- ASSIGNMENT: Lines holding the string "ALARM" in the listing below are to be copied.

- SUPPLIED ENTRIES:
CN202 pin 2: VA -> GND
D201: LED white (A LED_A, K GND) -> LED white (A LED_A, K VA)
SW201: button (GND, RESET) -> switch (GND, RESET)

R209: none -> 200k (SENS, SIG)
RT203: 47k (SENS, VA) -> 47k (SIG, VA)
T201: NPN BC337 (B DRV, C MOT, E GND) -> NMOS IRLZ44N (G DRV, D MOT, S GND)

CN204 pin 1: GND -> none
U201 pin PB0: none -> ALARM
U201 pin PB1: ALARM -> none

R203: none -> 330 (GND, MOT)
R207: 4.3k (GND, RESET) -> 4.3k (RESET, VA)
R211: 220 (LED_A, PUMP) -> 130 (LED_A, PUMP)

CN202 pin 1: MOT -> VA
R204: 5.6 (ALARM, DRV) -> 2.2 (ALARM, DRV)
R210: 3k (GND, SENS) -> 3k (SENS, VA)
==
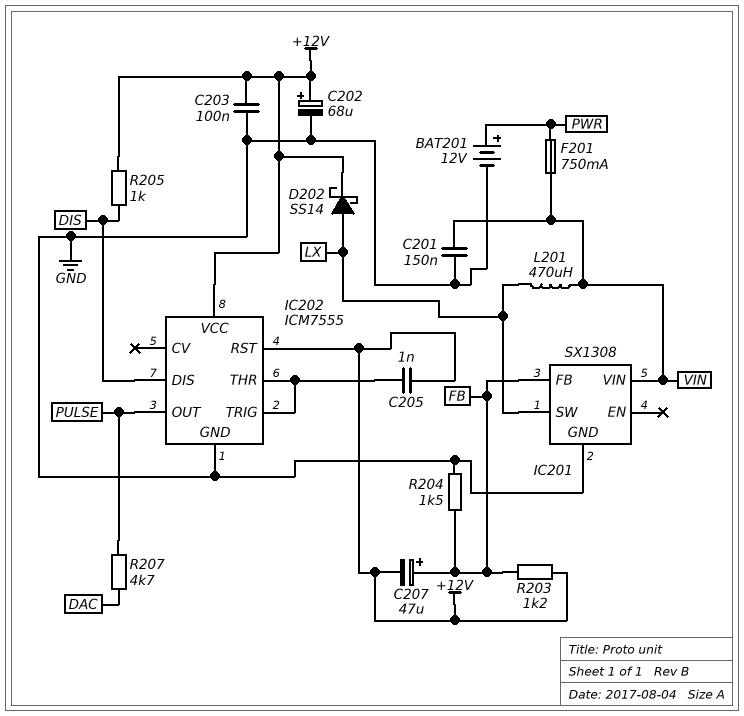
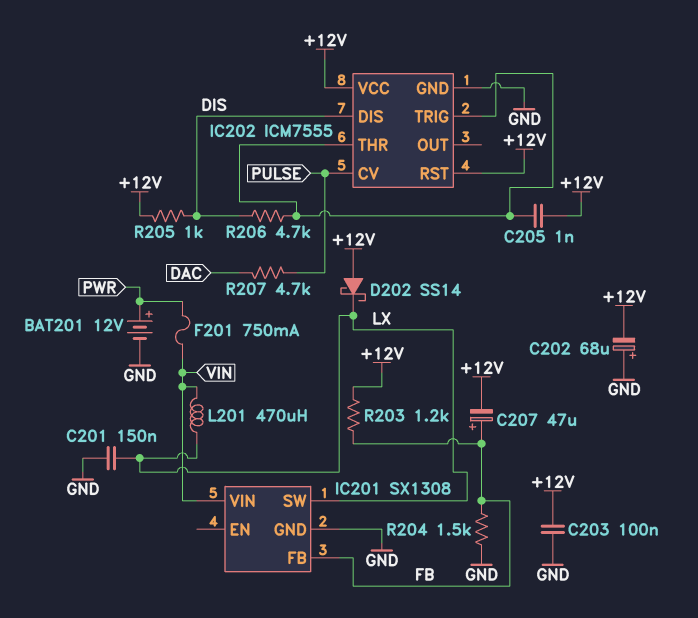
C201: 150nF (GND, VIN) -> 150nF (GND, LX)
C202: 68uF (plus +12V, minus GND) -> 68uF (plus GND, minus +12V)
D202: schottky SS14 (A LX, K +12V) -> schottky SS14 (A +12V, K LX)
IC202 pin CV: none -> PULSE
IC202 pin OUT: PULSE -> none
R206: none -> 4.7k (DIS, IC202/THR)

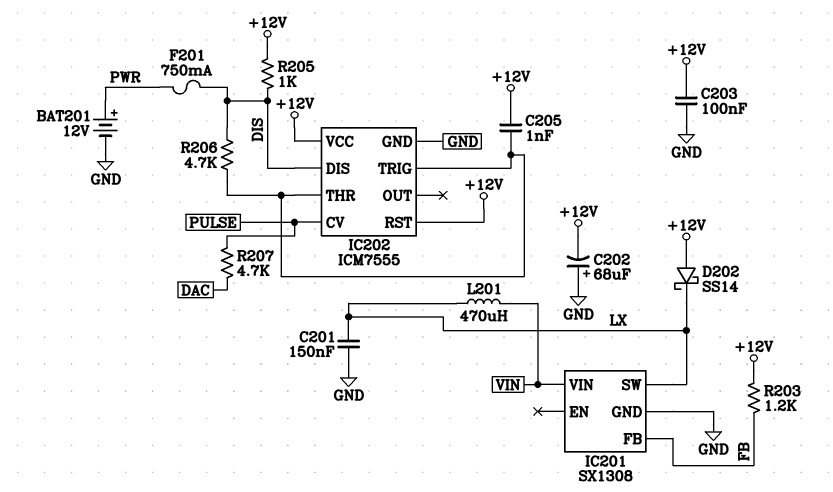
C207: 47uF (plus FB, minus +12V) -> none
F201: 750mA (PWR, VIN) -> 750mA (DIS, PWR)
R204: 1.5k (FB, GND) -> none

- SOLUTION:
U201 pin PB0: none -> ALARM
U201 pin PB1: ALARM -> none
R204: 5.6 (ALARM, DRV) -> 2.2 (ALARM, DRV)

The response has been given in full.